### Records supplied

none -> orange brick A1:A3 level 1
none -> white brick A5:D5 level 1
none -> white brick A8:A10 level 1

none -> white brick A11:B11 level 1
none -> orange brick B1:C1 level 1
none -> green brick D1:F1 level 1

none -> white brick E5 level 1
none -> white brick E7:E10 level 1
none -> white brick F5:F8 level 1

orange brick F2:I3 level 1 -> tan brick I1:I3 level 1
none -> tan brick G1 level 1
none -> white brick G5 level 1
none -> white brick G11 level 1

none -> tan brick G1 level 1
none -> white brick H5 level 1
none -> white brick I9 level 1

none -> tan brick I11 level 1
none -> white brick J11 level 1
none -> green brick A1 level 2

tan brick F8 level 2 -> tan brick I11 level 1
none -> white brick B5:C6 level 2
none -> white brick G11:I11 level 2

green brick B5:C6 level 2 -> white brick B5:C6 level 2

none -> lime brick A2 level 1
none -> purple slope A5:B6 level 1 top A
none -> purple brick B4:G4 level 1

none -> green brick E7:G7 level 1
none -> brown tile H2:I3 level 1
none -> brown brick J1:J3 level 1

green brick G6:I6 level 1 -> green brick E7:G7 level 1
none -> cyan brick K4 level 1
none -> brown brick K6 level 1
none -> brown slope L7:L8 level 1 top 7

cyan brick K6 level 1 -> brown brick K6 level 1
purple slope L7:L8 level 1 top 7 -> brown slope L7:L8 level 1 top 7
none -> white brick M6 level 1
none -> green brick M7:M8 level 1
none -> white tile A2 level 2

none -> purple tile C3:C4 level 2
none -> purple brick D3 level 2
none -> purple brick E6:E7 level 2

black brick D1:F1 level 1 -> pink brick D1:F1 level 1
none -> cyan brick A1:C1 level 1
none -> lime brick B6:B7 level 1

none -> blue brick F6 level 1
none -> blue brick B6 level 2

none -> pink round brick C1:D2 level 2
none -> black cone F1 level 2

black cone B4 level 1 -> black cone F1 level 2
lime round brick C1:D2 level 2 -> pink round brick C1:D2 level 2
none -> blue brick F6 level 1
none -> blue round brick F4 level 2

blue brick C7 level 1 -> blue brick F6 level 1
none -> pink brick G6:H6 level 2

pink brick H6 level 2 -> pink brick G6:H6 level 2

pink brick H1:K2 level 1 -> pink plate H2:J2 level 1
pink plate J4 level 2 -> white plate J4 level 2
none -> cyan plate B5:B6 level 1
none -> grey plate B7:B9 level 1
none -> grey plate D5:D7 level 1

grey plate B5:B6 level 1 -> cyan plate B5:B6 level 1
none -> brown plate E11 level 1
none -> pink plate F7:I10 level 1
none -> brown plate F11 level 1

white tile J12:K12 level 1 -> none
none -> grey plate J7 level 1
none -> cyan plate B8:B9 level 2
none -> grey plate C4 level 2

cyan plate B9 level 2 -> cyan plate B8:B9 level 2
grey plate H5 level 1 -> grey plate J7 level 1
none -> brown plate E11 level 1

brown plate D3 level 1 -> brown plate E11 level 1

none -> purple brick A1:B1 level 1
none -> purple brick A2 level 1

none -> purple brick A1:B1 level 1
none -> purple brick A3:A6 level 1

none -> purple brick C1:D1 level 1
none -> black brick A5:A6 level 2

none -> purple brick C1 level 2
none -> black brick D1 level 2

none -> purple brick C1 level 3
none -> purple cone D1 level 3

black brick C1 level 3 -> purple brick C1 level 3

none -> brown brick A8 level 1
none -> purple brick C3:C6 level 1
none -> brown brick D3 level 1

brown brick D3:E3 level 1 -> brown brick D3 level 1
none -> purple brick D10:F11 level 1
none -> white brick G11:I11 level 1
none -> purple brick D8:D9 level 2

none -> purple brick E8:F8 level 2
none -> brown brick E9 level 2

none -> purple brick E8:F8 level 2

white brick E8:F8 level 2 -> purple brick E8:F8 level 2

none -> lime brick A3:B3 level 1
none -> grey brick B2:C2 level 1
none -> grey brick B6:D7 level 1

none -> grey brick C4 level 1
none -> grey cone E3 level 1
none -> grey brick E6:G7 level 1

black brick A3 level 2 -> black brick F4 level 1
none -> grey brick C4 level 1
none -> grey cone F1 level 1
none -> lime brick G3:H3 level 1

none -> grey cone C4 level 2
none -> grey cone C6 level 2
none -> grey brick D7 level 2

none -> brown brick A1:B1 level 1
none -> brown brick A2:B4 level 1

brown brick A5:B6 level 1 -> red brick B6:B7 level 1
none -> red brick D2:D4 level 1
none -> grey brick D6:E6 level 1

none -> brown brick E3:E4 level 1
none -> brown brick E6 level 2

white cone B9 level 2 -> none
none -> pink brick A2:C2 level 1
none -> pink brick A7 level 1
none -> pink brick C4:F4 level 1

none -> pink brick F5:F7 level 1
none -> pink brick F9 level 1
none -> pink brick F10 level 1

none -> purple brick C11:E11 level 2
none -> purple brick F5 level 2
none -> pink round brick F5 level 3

### Task requirements
Above is a listing; print exactly its lines from the one with "none -> white brick A8:A10 level 1" through the one with "none -> grey plate B7:B9 level 1", and no other lines.

### Final answer
none -> white brick A8:A10 level 1

none -> white brick A11:B11 level 1
none -> orange brick B1:C1 level 1
none -> green brick D1:F1 level 1

none -> white brick E5 level 1
none -> white brick E7:E10 level 1
none -> white brick F5:F8 level 1

orange brick F2:I3 level 1 -> tan brick I1:I3 level 1
none -> tan brick G1 level 1
none -> white brick G5 level 1
none -> white brick G11 level 1

none -> tan brick G1 level 1
none -> white brick H5 level 1
none -> white brick I9 level 1

none -> tan brick I11 level 1
none -> white brick J11 level 1
none -> green brick A1 level 2

tan brick F8 level 2 -> tan brick I11 level 1
none -> white brick B5:C6 level 2
none -> white brick G11:I11 level 2

green brick B5:C6 level 2 -> white brick B5:C6 level 2

none -> lime brick A2 level 1
none -> purple slope A5:B6 level 1 top A
none -> purple brick B4:G4 level 1

none -> green brick E7:G7 level 1
none -> brown tile H2:I3 level 1
none -> brown brick J1:J3 level 1

green brick G6:I6 level 1 -> green brick E7:G7 level 1
none -> cyan brick K4 level 1
none -> brown brick K6 level 1
none -> brown slope L7:L8 level 1 top 7

cyan brick K6 level 1 -> brown brick K6 level 1
purple slope L7:L8 level 1 top 7 -> brown slope L7:L8 level 1 top 7
none -> white brick M6 level 1
none -> green brick M7:M8 level 1
none -> white tile A2 level 2

none -> purple tile C3:C4 level 2
none -> purple brick D3 level 2
none -> purple brick E6:E7 level 2

black brick D1:F1 level 1 -> pink brick D1:F1 level 1
none -> cyan brick A1:C1 level 1
none -> lime brick B6:B7 level 1

none -> blue brick F6 level 1
none -> blue brick B6 level 2

none -> pink round brick C1:D2 level 2
none -> black cone F1 level 2

black cone B4 level 1 -> black cone F1 level 2
lime round brick C1:D2 level 2 -> pink round brick C1:D2 level 2
none -> blue brick F6 level 1
none -> blue round brick F4 level 2

blue brick C7 level 1 -> blue brick F6 level 1
none -> pink brick G6:H6 level 2

pink brick H6 level 2 -> pink brick G6:H6 level 2

pink brick H1:K2 level 1 -> pink plate H2:J2 level 1
pink plate J4 level 2 -> white plate J4 level 2
none -> cyan plate B5:B6 level 1
none -> grey plate B7:B9 level 1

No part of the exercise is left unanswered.